### AIM OF THE TASK
Lines that contain "dice" are to be copied from the material, every one of them.

### SUPPLIED MATERIAL
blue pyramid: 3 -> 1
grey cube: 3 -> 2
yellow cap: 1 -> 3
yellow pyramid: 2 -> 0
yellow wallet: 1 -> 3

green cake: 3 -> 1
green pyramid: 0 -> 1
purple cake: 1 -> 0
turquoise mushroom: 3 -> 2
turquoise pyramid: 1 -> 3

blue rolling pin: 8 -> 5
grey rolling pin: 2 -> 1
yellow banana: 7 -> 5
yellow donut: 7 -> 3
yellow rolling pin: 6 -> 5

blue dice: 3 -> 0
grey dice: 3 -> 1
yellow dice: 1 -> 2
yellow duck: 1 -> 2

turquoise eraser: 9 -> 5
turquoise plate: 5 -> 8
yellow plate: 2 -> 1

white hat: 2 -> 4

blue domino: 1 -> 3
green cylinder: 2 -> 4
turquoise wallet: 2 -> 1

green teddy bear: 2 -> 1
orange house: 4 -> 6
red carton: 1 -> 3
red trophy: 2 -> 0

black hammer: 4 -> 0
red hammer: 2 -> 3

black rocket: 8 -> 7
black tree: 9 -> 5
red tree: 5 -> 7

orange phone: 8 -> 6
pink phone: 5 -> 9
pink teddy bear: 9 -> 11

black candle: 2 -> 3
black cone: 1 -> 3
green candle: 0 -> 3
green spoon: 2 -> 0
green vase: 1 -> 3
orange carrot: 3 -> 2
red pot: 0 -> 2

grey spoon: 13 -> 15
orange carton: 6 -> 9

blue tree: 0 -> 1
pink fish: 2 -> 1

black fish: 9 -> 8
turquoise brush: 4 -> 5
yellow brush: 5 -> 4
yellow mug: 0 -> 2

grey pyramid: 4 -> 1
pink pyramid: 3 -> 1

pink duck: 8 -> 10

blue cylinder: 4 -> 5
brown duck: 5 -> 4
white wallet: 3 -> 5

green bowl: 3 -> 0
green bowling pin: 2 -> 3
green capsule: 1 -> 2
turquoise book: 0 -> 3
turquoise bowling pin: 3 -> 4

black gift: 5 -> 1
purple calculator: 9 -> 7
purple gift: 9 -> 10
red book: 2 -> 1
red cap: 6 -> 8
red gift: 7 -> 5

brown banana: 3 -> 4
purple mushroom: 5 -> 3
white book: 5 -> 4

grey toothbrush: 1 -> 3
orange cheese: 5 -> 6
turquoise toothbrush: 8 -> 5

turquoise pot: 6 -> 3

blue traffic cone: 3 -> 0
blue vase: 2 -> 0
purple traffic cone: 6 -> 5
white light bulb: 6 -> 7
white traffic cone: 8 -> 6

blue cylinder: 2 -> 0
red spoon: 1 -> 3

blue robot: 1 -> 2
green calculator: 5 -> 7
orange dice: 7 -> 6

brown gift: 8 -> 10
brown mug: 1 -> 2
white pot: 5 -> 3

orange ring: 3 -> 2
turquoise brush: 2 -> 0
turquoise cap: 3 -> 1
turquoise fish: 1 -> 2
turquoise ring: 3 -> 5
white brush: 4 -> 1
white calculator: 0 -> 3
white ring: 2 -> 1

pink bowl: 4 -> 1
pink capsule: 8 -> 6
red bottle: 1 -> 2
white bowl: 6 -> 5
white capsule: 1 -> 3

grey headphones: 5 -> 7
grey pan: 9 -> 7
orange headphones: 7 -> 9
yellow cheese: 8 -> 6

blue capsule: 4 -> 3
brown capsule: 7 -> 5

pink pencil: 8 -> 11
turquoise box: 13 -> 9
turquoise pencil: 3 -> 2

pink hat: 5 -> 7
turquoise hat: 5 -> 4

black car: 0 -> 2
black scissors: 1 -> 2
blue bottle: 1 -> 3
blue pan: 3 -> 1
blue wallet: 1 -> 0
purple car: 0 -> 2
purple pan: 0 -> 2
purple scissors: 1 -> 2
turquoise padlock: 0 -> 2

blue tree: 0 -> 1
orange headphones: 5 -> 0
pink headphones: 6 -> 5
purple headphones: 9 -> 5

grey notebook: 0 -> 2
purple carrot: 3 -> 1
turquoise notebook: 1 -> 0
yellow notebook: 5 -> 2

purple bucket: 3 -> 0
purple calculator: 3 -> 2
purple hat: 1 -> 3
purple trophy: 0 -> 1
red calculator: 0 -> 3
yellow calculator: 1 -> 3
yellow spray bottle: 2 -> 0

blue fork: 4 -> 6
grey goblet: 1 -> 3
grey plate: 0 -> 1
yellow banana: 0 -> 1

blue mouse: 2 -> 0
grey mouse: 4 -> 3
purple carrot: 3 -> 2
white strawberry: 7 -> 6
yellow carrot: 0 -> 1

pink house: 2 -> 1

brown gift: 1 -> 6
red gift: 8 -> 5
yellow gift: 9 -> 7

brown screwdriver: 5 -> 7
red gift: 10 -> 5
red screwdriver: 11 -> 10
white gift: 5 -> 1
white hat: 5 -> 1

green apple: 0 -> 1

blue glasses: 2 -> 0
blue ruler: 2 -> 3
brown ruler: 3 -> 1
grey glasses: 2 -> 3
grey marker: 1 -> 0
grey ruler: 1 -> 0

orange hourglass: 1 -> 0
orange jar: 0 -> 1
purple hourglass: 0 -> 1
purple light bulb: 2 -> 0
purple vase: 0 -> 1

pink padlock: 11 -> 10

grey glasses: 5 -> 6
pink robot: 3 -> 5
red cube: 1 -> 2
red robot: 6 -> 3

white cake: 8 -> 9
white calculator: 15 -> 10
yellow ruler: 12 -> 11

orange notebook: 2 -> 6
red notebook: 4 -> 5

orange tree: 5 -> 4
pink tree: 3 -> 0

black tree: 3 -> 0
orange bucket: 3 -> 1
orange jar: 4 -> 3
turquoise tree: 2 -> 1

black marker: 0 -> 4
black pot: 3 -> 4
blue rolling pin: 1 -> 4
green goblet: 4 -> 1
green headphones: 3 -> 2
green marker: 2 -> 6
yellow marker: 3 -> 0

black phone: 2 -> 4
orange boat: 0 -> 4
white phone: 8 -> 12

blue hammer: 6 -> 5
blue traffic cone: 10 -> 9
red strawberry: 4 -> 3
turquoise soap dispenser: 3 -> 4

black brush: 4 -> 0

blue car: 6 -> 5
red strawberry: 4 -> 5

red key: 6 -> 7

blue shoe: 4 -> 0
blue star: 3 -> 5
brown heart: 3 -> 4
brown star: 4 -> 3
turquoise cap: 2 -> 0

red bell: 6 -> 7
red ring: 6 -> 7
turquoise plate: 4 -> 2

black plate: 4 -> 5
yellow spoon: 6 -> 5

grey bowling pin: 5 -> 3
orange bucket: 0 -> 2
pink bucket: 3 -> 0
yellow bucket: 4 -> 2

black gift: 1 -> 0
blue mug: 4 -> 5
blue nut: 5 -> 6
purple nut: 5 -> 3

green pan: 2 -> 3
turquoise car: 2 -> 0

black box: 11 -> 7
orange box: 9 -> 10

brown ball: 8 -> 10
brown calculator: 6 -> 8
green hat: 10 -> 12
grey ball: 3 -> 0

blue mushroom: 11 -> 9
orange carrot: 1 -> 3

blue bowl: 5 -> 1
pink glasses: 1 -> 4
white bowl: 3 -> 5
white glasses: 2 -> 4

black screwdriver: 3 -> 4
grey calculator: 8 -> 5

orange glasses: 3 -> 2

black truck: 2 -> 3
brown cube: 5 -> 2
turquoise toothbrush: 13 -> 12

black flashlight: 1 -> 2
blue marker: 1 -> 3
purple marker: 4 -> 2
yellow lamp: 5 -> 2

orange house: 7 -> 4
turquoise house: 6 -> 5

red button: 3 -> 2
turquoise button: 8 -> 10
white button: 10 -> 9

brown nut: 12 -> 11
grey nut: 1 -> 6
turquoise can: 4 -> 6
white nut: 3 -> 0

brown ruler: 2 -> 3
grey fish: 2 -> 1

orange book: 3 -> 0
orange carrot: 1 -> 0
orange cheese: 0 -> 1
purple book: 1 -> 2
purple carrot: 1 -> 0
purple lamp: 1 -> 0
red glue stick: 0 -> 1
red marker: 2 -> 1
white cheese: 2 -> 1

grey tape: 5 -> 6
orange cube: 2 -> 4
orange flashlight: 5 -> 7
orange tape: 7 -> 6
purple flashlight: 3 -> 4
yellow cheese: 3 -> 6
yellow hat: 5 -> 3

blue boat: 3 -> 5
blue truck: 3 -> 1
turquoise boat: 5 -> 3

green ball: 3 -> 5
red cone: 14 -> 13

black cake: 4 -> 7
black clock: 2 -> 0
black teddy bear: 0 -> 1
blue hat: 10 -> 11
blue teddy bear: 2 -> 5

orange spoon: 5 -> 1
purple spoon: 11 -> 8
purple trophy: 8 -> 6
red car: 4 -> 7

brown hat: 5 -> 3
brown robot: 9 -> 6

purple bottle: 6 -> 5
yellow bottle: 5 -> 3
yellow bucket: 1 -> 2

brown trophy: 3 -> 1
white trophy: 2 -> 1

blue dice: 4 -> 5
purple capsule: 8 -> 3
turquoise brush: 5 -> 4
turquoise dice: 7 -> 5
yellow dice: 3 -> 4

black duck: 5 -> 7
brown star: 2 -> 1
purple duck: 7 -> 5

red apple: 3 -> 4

### RESULT
blue dice: 3 -> 0
grey dice: 3 -> 1
yellow dice: 1 -> 2
orange dice: 7 -> 6
blue dice: 4 -> 5
turquoise dice: 7 -> 5
yellow dice: 3 -> 4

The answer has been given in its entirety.